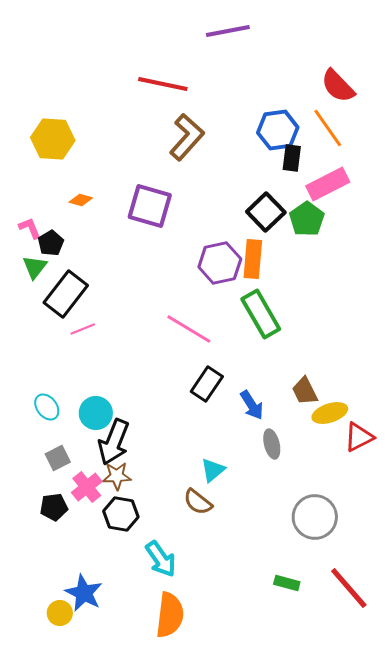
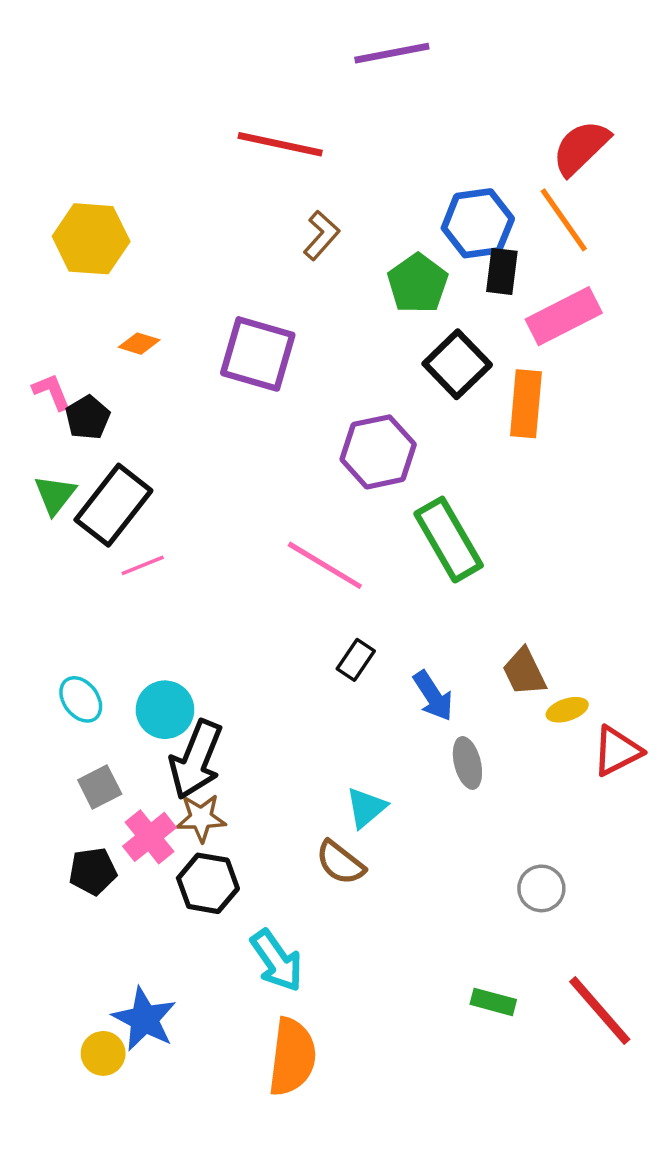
red semicircle: (338, 86) -> (581, 148), turned 90
brown L-shape: (187, 137) -> (321, 235), size x0.6
green pentagon: (307, 219) -> (418, 283), moved
orange rectangle: (253, 259) -> (526, 404), moved
green triangle: (35, 267) -> (55, 495), moved
black rectangle: (207, 384) -> (356, 660), size x0.7
yellow ellipse: (330, 413) -> (567, 710), size x0.7
gray circle: (315, 517) -> (541, 888), size x0.6

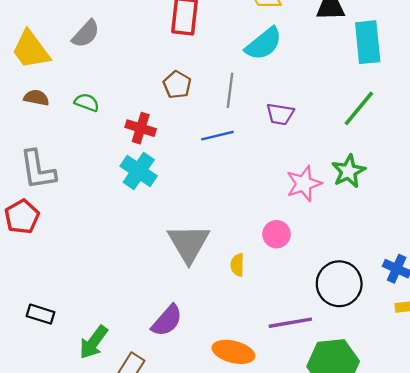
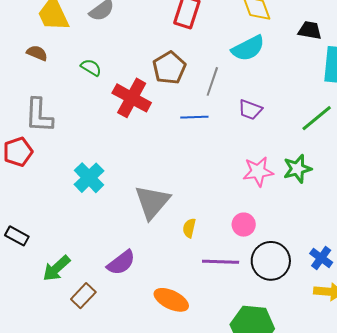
brown pentagon: (177, 85) -> (169, 68), size x1.4
brown semicircle: (36, 98) -> (37, 53), moved
red cross: (141, 128) -> (132, 98), size x1.5
cyan cross: (139, 171) -> (89, 178), moved
pink circle: (276, 234) -> (244, 225), moved
purple line: (290, 323) -> (221, 262), moved

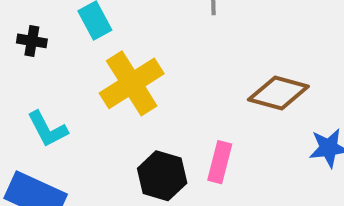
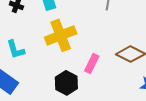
pink rectangle: (220, 162) -> (92, 64), moved

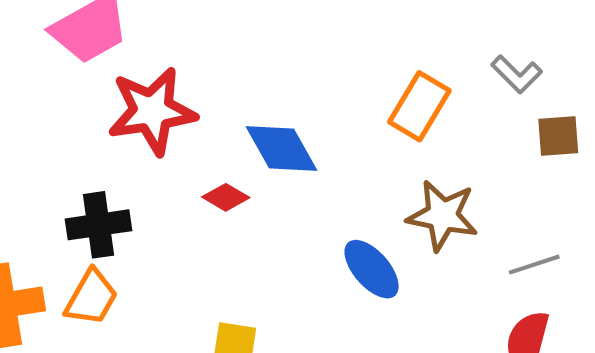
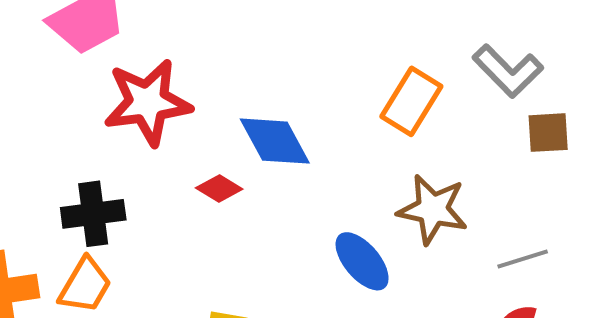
gray L-shape: (517, 74) -> (508, 71), size x1.4

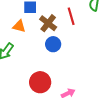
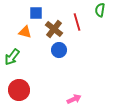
red circle: (40, 82) -> (19, 90), moved

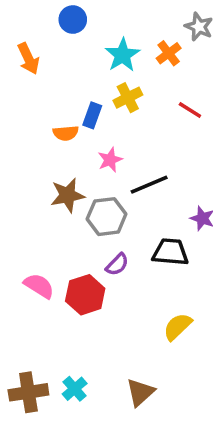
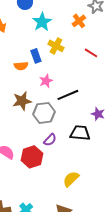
cyan star: (122, 55) -> (42, 22), moved
yellow cross: (128, 98) -> (56, 46), turned -35
blue rectangle: (92, 115) -> (36, 56), turned -40
yellow semicircle: (178, 327) -> (71, 179), moved

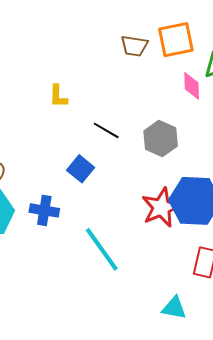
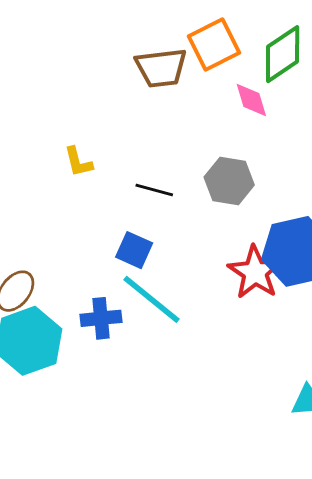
brown trapezoid: (134, 46) -> (161, 68), size x1.4
cyan line: (102, 249) -> (152, 299), moved

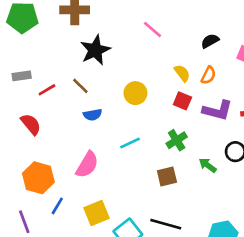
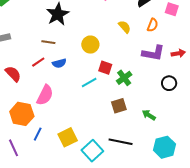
orange semicircle: (208, 75) -> (153, 25), moved
brown line: (80, 86) -> (48, 42), turned -32
red line: (47, 90) -> (38, 62), moved
red square: (182, 101) -> (105, 68), moved
pink semicircle: (87, 165) -> (45, 95), moved
green arrow: (208, 165) -> (149, 115), moved

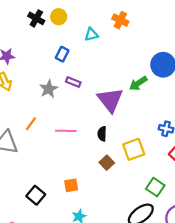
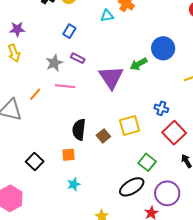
cyan triangle: (91, 34) -> (107, 16), moved
pink line: (66, 131) -> (65, 86), moved
black semicircle: (102, 134) -> (79, 130), moved, size x1.5

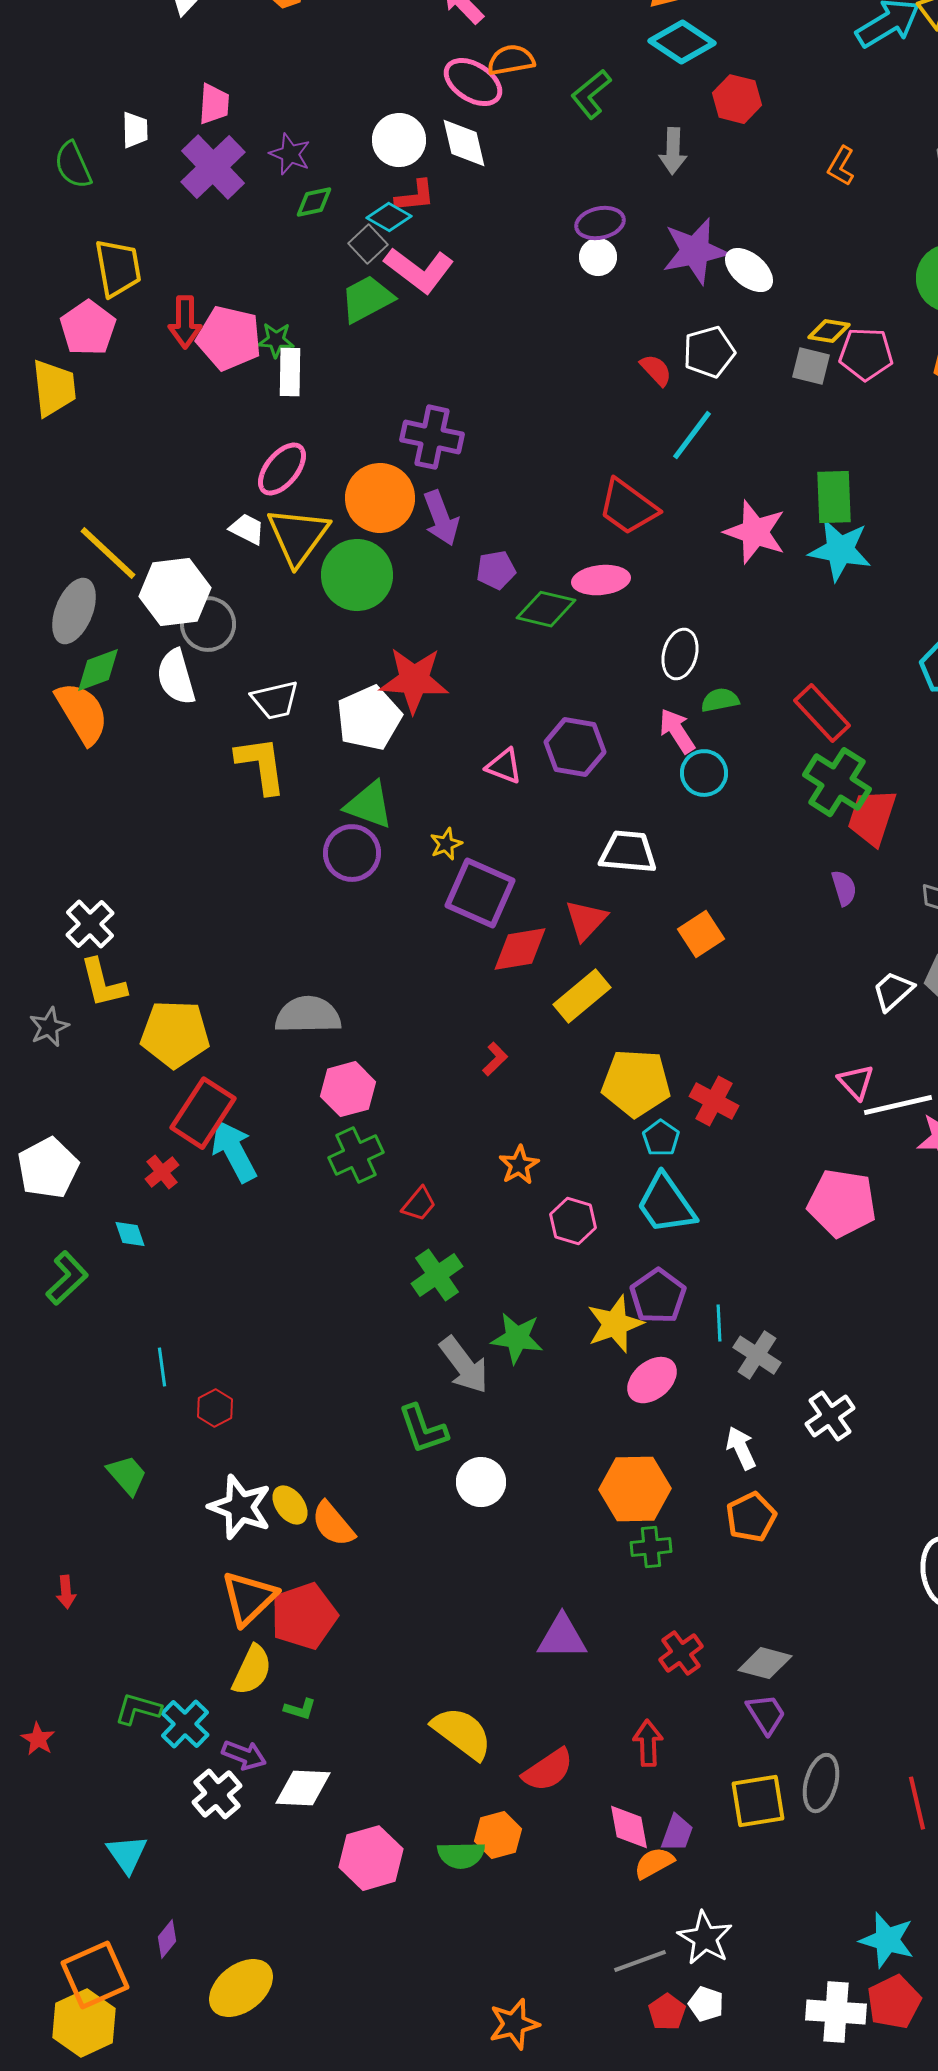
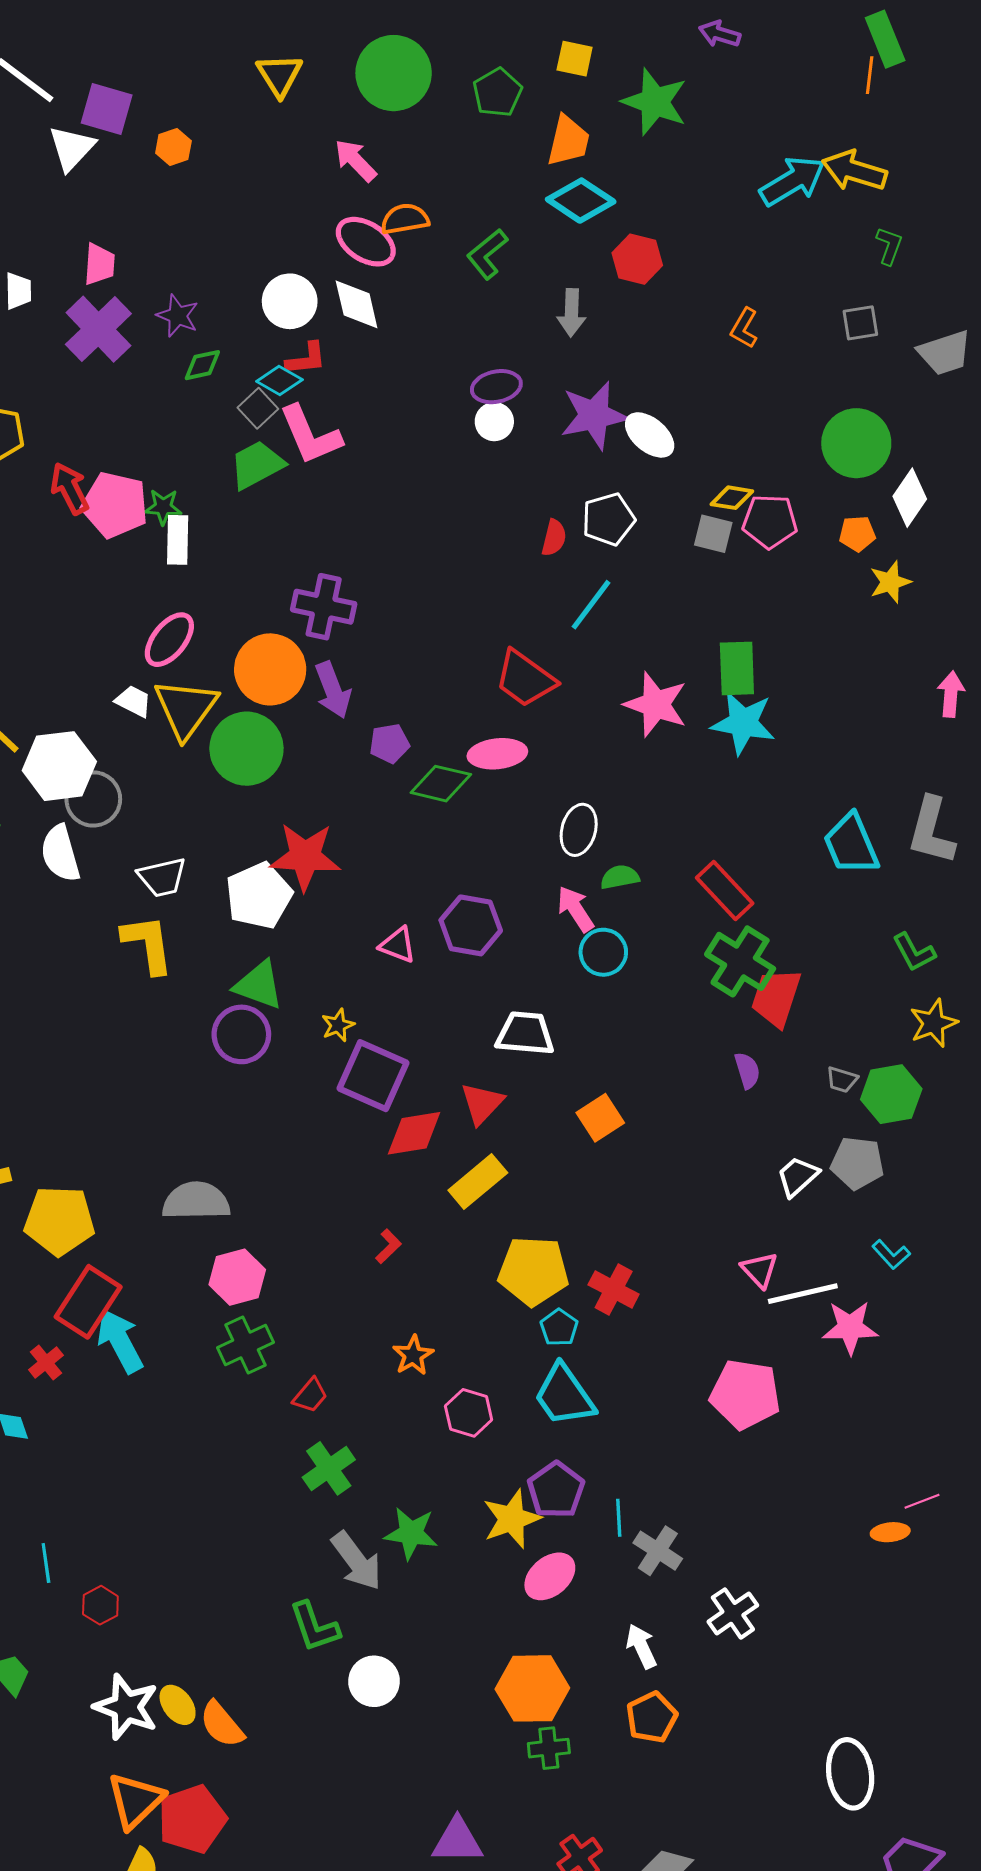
pink L-shape: (419, 270) -> (310, 435), turned 30
red arrow: (185, 322) -> (70, 488), turned 153
red semicircle: (656, 370) -> (554, 538), turned 57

YOUR INSTRUCTIONS: The answer is a bare number: how many lines of the records contain the string "green"?

REPLY TO THE TASK: 3